OBJECTIVE
Copy out the material below, renaming "midpoint" to "center point" wherever it appears and leaving every other word unchanged.

## start ENTRIES SHOWN

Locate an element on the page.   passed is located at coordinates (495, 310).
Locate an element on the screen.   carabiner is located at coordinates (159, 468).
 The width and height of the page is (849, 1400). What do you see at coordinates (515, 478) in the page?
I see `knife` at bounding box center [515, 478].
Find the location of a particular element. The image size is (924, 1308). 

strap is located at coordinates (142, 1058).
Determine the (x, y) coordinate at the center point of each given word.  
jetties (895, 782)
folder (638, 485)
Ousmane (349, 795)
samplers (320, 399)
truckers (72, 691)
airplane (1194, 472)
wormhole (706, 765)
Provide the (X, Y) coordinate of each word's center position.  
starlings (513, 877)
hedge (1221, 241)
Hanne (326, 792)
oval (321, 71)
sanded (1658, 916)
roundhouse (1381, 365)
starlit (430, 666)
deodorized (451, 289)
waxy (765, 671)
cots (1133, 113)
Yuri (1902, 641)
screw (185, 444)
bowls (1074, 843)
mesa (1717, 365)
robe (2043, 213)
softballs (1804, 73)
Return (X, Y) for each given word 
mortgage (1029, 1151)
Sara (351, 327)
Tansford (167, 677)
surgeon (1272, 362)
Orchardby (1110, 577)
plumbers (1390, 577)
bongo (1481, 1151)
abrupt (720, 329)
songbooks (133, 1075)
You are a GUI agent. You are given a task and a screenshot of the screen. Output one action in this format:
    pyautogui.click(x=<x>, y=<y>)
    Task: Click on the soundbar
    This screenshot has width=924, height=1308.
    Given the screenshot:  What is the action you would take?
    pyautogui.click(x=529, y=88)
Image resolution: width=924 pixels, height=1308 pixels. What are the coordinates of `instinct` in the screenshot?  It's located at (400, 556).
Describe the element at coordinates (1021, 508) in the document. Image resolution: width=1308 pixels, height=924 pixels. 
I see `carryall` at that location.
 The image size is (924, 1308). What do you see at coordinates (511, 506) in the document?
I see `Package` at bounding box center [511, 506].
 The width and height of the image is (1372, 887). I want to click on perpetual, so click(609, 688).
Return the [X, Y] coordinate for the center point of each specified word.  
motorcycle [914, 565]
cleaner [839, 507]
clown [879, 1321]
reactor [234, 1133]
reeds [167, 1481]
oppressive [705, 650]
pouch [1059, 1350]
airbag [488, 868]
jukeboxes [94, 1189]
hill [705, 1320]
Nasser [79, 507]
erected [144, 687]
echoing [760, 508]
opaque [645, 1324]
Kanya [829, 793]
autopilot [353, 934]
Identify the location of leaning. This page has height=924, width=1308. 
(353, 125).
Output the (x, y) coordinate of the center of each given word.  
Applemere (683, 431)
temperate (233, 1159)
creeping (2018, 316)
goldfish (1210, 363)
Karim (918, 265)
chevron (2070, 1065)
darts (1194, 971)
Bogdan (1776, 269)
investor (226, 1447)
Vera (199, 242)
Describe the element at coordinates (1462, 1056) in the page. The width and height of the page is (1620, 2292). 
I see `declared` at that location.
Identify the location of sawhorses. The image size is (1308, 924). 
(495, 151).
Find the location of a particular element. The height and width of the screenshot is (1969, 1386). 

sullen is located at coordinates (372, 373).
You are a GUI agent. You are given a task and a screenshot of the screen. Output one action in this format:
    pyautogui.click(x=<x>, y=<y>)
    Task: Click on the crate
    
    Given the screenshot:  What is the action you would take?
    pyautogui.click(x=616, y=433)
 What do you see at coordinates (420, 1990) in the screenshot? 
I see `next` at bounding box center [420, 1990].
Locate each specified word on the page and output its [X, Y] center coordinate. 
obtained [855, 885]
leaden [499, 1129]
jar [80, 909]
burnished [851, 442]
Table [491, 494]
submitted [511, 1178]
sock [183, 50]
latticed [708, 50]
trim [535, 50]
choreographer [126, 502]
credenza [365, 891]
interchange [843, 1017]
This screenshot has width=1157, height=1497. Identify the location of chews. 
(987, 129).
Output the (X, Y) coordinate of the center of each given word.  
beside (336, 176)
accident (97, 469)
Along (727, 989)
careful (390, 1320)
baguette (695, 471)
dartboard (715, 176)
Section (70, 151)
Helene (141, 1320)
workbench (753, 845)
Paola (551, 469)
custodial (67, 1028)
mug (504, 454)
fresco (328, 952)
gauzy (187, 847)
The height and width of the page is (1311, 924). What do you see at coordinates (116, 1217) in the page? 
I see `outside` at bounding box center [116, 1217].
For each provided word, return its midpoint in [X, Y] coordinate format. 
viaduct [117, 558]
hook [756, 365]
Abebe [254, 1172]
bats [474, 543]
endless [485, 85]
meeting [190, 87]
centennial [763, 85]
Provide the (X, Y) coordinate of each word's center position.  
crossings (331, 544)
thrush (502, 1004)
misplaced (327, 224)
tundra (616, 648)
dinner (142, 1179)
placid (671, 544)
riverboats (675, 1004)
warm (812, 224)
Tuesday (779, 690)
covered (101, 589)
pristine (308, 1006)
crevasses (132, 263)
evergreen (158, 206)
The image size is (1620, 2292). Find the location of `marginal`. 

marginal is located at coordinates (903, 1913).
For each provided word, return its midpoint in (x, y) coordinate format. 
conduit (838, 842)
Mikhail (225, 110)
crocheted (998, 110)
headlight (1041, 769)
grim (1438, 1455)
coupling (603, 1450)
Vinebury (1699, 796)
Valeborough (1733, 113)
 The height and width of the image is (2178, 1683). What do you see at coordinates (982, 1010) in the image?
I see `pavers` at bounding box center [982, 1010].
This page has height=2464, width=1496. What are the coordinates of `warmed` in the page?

## end ENTRIES SHOWN

EXERCISE OUTPUT
Locate an element on the page.   passed is located at coordinates (495, 310).
Locate an element on the screen.   carabiner is located at coordinates (159, 468).
 The width and height of the page is (849, 1400). What do you see at coordinates (515, 478) in the page?
I see `knife` at bounding box center [515, 478].
Find the location of a particular element. The image size is (924, 1308). 

strap is located at coordinates (142, 1058).
Determine the (x, y) coordinate at the center point of each given word.  
jetties (895, 782)
folder (638, 485)
Ousmane (349, 795)
samplers (320, 399)
truckers (72, 691)
airplane (1194, 472)
wormhole (706, 765)
Provide the (X, Y) coordinate of each word's center position.  
starlings (513, 877)
hedge (1221, 241)
Hanne (326, 792)
oval (321, 71)
sanded (1658, 916)
roundhouse (1381, 365)
starlit (430, 666)
deodorized (451, 289)
waxy (765, 671)
cots (1133, 113)
Yuri (1902, 641)
screw (185, 444)
bowls (1074, 843)
mesa (1717, 365)
robe (2043, 213)
softballs (1804, 73)
Return (X, Y) for each given word 
mortgage (1029, 1151)
Sara (351, 327)
Tansford (167, 677)
surgeon (1272, 362)
Orchardby (1110, 577)
plumbers (1390, 577)
bongo (1481, 1151)
abrupt (720, 329)
songbooks (133, 1075)
You are a GUI agent. You are given a task and a screenshot of the screen. Output one action in this format:
    pyautogui.click(x=<x>, y=<y>)
    Task: Click on the soundbar
    This screenshot has width=924, height=1308.
    Given the screenshot:  What is the action you would take?
    pyautogui.click(x=529, y=88)
Image resolution: width=924 pixels, height=1308 pixels. What are the coordinates of `instinct` in the screenshot?  It's located at (400, 556).
Describe the element at coordinates (1021, 508) in the document. Image resolution: width=1308 pixels, height=924 pixels. 
I see `carryall` at that location.
 The image size is (924, 1308). What do you see at coordinates (511, 506) in the document?
I see `Package` at bounding box center [511, 506].
 The width and height of the image is (1372, 887). I want to click on perpetual, so click(609, 688).
Return the [X, Y] coordinate for the center point of each specified word.  
motorcycle [914, 565]
cleaner [839, 507]
clown [879, 1321]
reactor [234, 1133]
reeds [167, 1481]
oppressive [705, 650]
pouch [1059, 1350]
airbag [488, 868]
jukeboxes [94, 1189]
hill [705, 1320]
Nasser [79, 507]
erected [144, 687]
echoing [760, 508]
opaque [645, 1324]
Kanya [829, 793]
autopilot [353, 934]
Identify the location of leaning. This page has height=924, width=1308. 
(353, 125).
Output the (x, y) coordinate of the center of each given word.  
Applemere (683, 431)
temperate (233, 1159)
creeping (2018, 316)
goldfish (1210, 363)
Karim (918, 265)
chevron (2070, 1065)
darts (1194, 971)
Bogdan (1776, 269)
investor (226, 1447)
Vera (199, 242)
Describe the element at coordinates (1462, 1056) in the page. The width and height of the page is (1620, 2292). 
I see `declared` at that location.
Identify the location of sawhorses. The image size is (1308, 924). 
(495, 151).
Find the location of a particular element. The height and width of the screenshot is (1969, 1386). 

sullen is located at coordinates (372, 373).
You are a GUI agent. You are given a task and a screenshot of the screen. Output one action in this format:
    pyautogui.click(x=<x>, y=<y>)
    Task: Click on the crate
    
    Given the screenshot:  What is the action you would take?
    pyautogui.click(x=616, y=433)
 What do you see at coordinates (420, 1990) in the screenshot? 
I see `next` at bounding box center [420, 1990].
Locate each specified word on the page and output its [X, Y] center coordinate. 
obtained [855, 885]
leaden [499, 1129]
jar [80, 909]
burnished [851, 442]
Table [491, 494]
submitted [511, 1178]
sock [183, 50]
latticed [708, 50]
trim [535, 50]
choreographer [126, 502]
credenza [365, 891]
interchange [843, 1017]
This screenshot has width=1157, height=1497. Identify the location of chews. 
(987, 129).
Output the (X, Y) coordinate of the center of each given word.  
beside (336, 176)
accident (97, 469)
Along (727, 989)
careful (390, 1320)
baguette (695, 471)
dartboard (715, 176)
Section (70, 151)
Helene (141, 1320)
workbench (753, 845)
Paola (551, 469)
custodial (67, 1028)
mug (504, 454)
fresco (328, 952)
gauzy (187, 847)
The height and width of the page is (1311, 924). What do you see at coordinates (116, 1217) in the page? 
I see `outside` at bounding box center [116, 1217].
For each provided word, return its center point in [X, Y] coordinate format. 
viaduct [117, 558]
hook [756, 365]
Abebe [254, 1172]
bats [474, 543]
endless [485, 85]
meeting [190, 87]
centennial [763, 85]
Provide the (X, Y) coordinate of each word's center position.  
crossings (331, 544)
thrush (502, 1004)
misplaced (327, 224)
tundra (616, 648)
dinner (142, 1179)
placid (671, 544)
riverboats (675, 1004)
warm (812, 224)
Tuesday (779, 690)
covered (101, 589)
pristine (308, 1006)
crevasses (132, 263)
evergreen (158, 206)
The image size is (1620, 2292). Find the location of `marginal`. 

marginal is located at coordinates (903, 1913).
For each provided word, return its center point in (x, y) coordinate format. 
conduit (838, 842)
Mikhail (225, 110)
crocheted (998, 110)
headlight (1041, 769)
grim (1438, 1455)
coupling (603, 1450)
Vinebury (1699, 796)
Valeborough (1733, 113)
 The height and width of the image is (2178, 1683). What do you see at coordinates (982, 1010) in the image?
I see `pavers` at bounding box center [982, 1010].
This page has height=2464, width=1496. What are the coordinates of `warmed` in the page?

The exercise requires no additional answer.